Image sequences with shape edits
=== Section Start ===

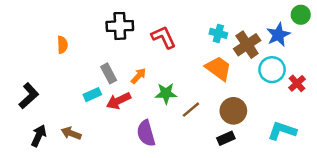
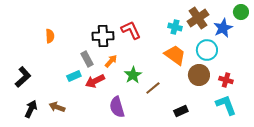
black cross: (120, 26) -> (103, 36), moved
brown cross: (247, 45) -> (198, 18), moved
cyan circle: (272, 70) -> (207, 50), moved
red cross: (297, 83) -> (226, 80), moved, turned -32
green star: (166, 93) -> (133, 75), turned -30
brown circle: (233, 111) -> (199, 75), moved
cyan L-shape: (282, 131) -> (226, 105), turned 50

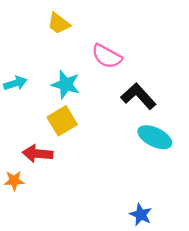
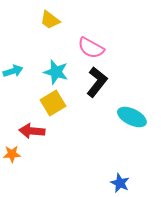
black L-shape: (138, 96) -> (97, 82), moved, turned 80

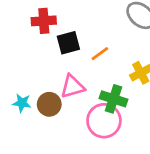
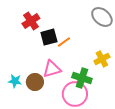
red cross: (44, 21) -> (31, 21), turned -30
orange line: (100, 54) -> (64, 42), moved

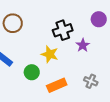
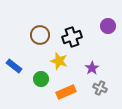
brown circle: (13, 23) -> (40, 35), moved
purple star: (83, 45) -> (92, 68), moved

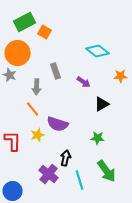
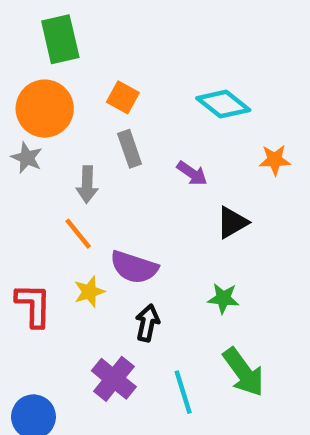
green rectangle: (25, 22) -> (60, 39), turned -75
orange square: (45, 32) -> (123, 97), moved
black arrow: (66, 158) -> (147, 323), moved

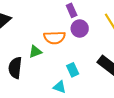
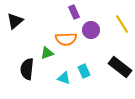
purple rectangle: (72, 10) -> (74, 12), moved
cyan triangle: (59, 87) -> (64, 78), moved

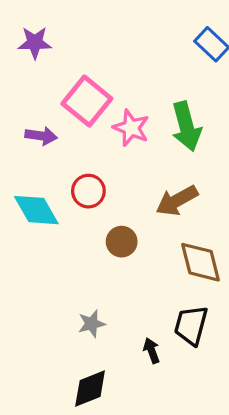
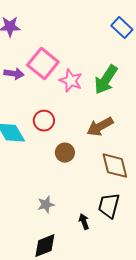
green arrow: (186, 126) -> (106, 80), turned 48
purple arrow: (41, 136) -> (14, 74), moved

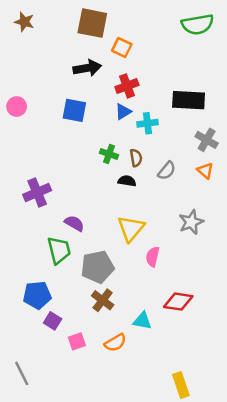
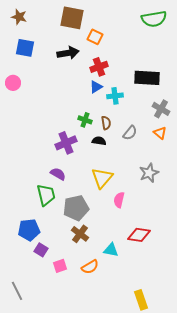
blue square: (74, 110) -> (25, 48), moved
purple cross: (37, 192) -> (66, 143), moved

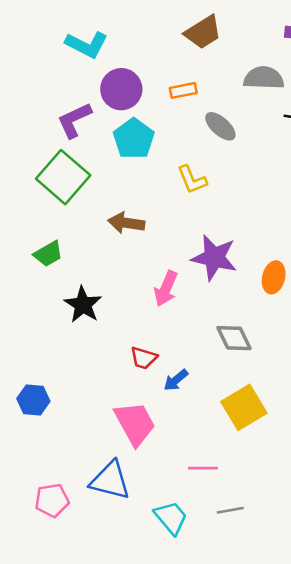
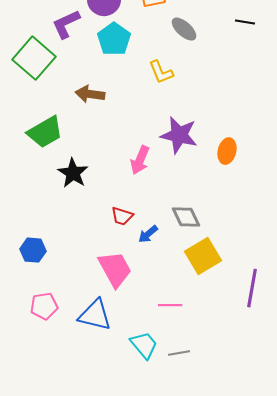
green square: (63, 177) -> (34, 58), moved
brown arrow: (126, 223) -> (90, 94), moved
green trapezoid: (48, 254) -> (45, 132), size x1.5
gray diamond: (234, 338) -> (186, 217), moved
pink pentagon: (52, 500) -> (44, 306), moved
gray line: (230, 510) -> (179, 353), moved

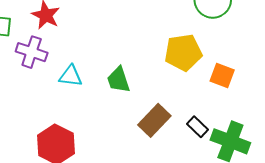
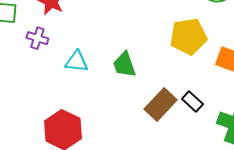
purple cross: (32, 52) -> (37, 38), size x0.7
black rectangle: (197, 127) -> (192, 101), moved

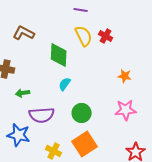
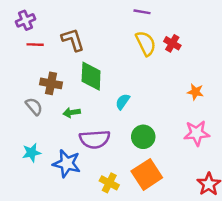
brown L-shape: (24, 33) -> (73, 40), turned 45
green diamond: (59, 55) -> (91, 76), moved

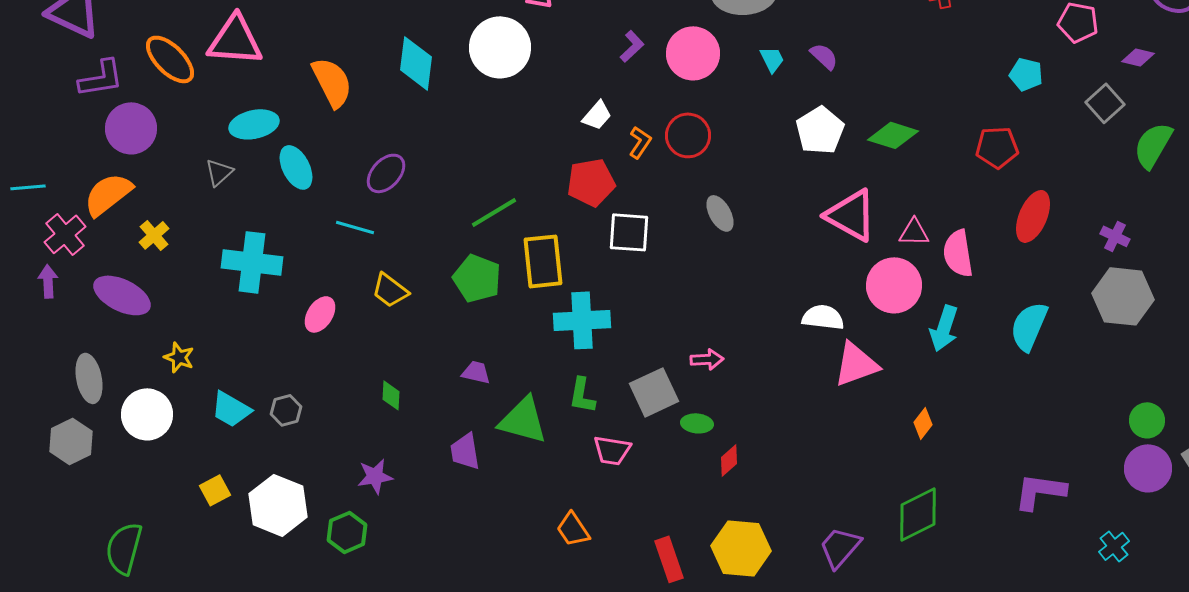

=== Section End ===

WORK ORDER:
Copy out every line from the data above in which the word "black" occurs.

WORKED SOLUTION:
black cross: (120, 26) -> (103, 36), moved
black L-shape: (138, 96) -> (97, 82), moved, turned 80
black arrow: (66, 158) -> (147, 323), moved
black rectangle: (197, 127) -> (192, 101), moved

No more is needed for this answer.